Find the line below with "TFT pin SCK: D8 -> D3". Print it and every line after it exactly, through the last line, leaving out the pictures.

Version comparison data
========================

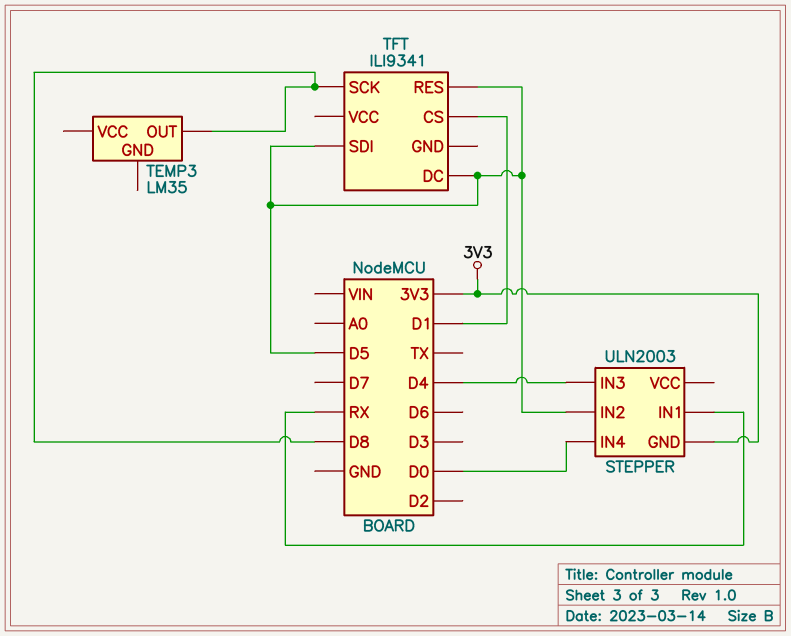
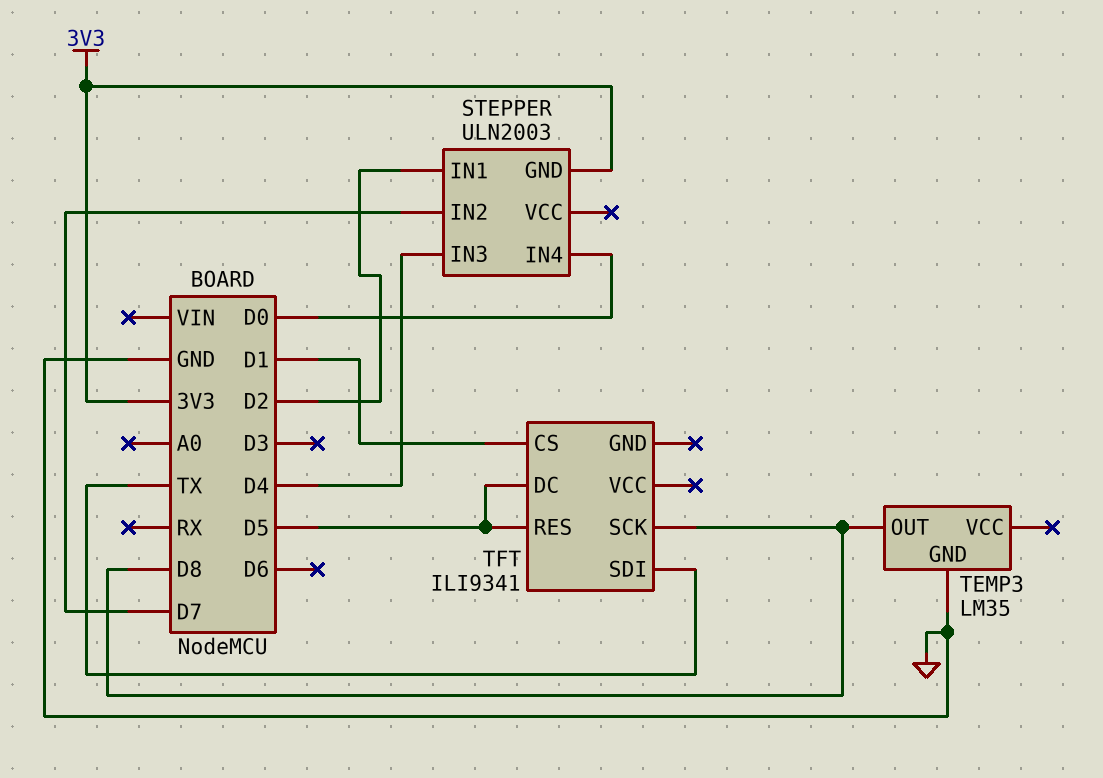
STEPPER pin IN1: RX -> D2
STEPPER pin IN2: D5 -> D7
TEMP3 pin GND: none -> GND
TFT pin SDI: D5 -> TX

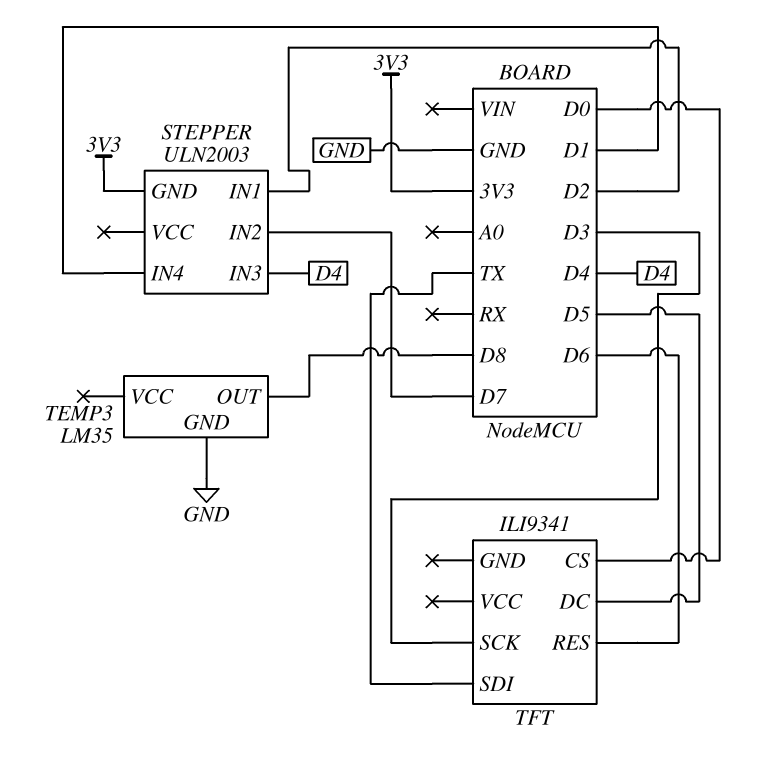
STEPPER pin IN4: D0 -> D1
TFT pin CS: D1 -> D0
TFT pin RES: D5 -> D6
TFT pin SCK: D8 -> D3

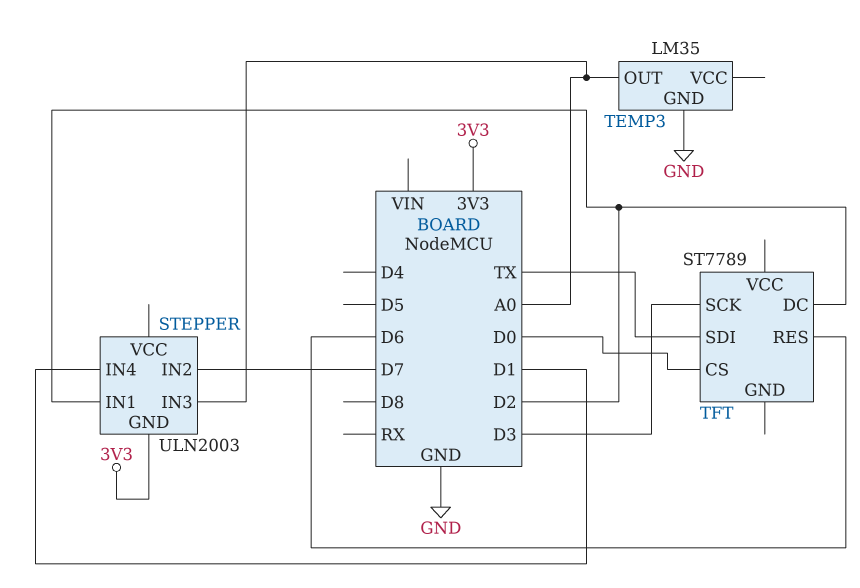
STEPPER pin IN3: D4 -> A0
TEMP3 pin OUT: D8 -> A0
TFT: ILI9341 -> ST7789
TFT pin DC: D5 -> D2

========================

Task solution -
TFT pin SCK: D8 -> D3

STEPPER pin IN3: D4 -> A0
TEMP3 pin OUT: D8 -> A0
TFT: ILI9341 -> ST7789
TFT pin DC: D5 -> D2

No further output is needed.